> _Problem to solve_
Apart from the pictures, output all of the records exactly.

[Start of Attachment]

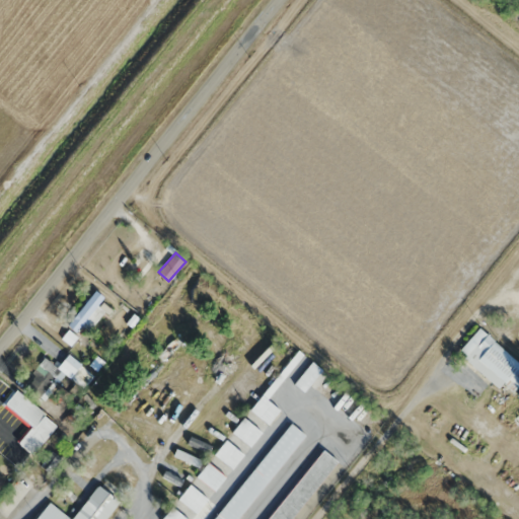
[(101,301),(104,297),(96,290),(68,323),(82,337),(108,307),(101,301)]
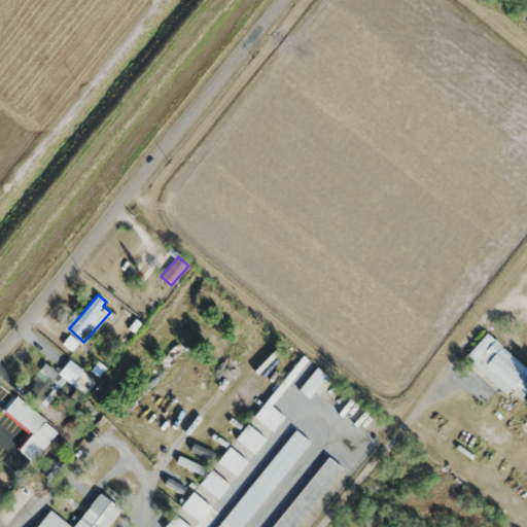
[(506,395),(511,390),(525,402),(526,399),(526,367),(485,334),(463,359),(506,395)]
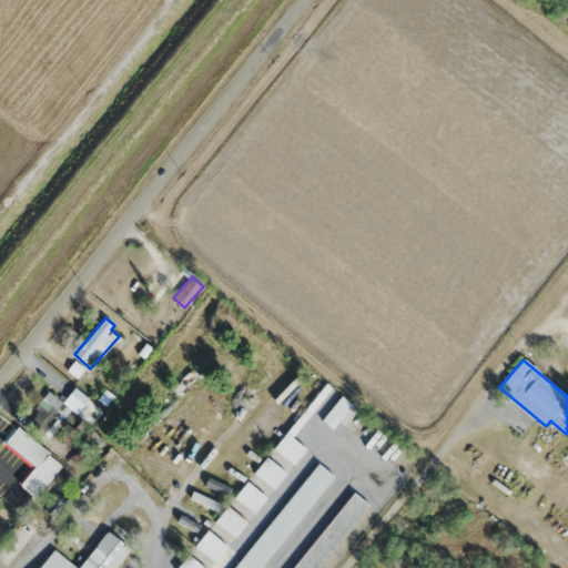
[(77,378),(85,368),(75,361),(68,369),(77,378)]
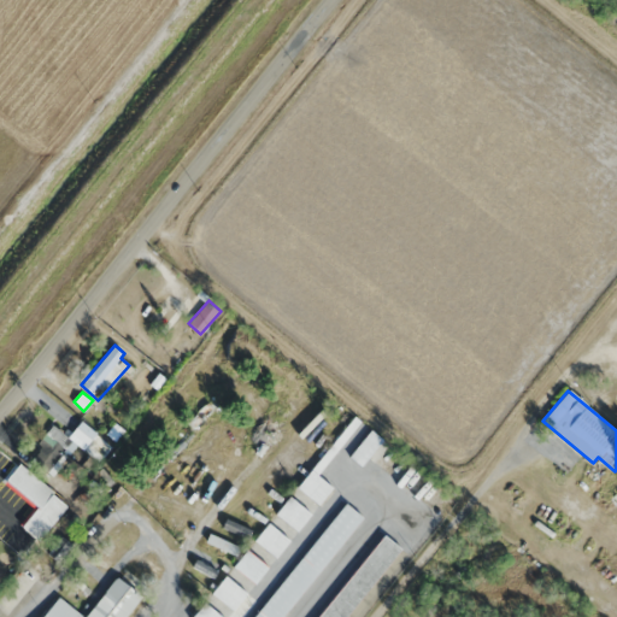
[(72,440),(54,424),(29,456),(46,470),(72,440)]
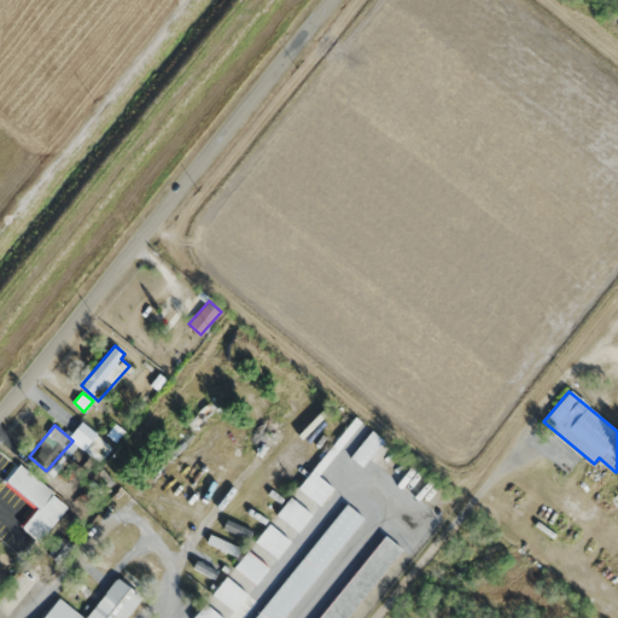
[(75,436),(89,448),(98,437),(85,425),(75,436)]
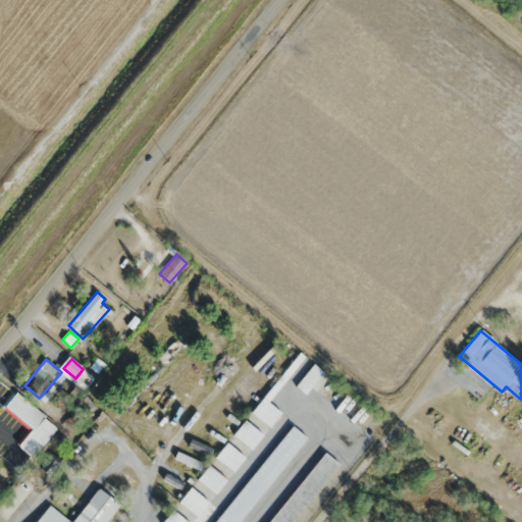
[(271,425),(281,412),(264,398),(254,411),(271,425)]
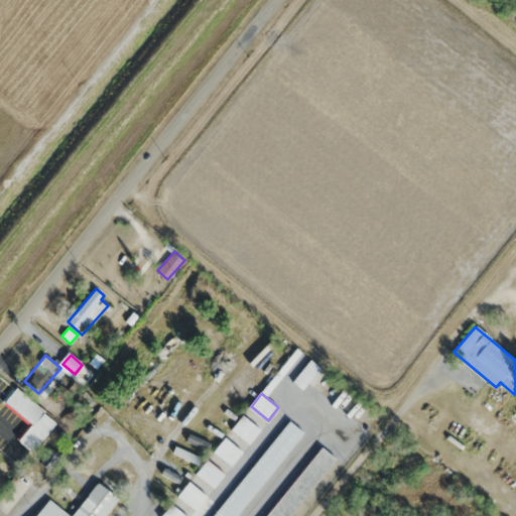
[(261,429),(244,414),(232,428),(249,443),(261,429)]
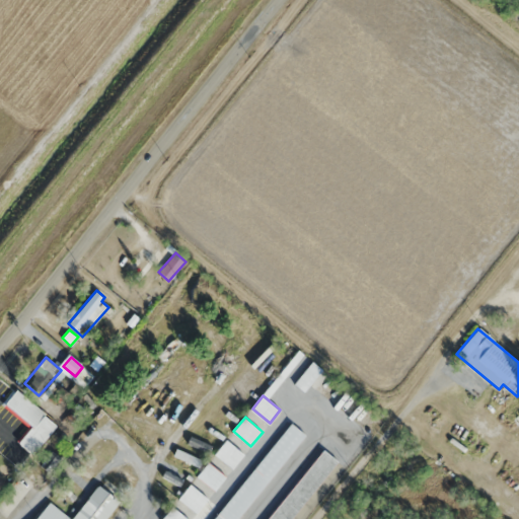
[(232,468),(244,454),(227,439),(215,454),(232,468)]
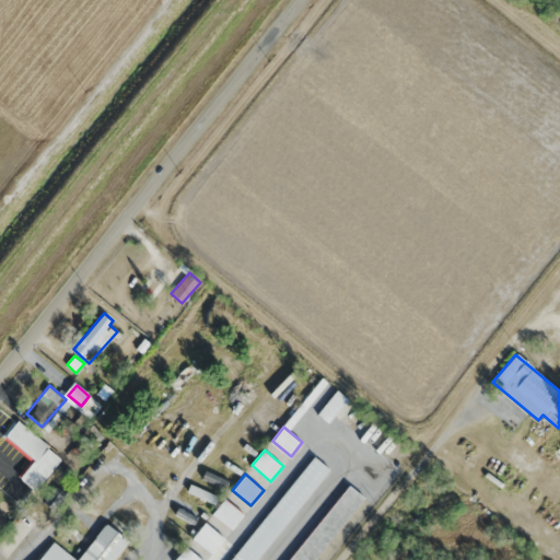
[(218,497),(193,483),(189,490),(214,503),(218,497)]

[End of Attachment]

> _Task answer_
[(101,301),(104,297),(96,290),(68,323),(82,337),(108,307),(101,301)]
[(506,395),(511,390),(525,402),(526,399),(526,367),(485,334),(463,359),(506,395)]
[(77,378),(85,368),(75,361),(68,369),(77,378)]
[(72,440),(54,424),(29,456),(46,470),(72,440)]
[(75,436),(89,448),(98,437),(85,425),(75,436)]
[(271,425),(281,412),(264,398),(254,411),(271,425)]
[(261,429),(244,414),(232,428),(249,443),(261,429)]
[(232,468),(244,454),(227,439),(215,454),(232,468)]
[(218,497),(193,483),(189,490),(214,503),(218,497)]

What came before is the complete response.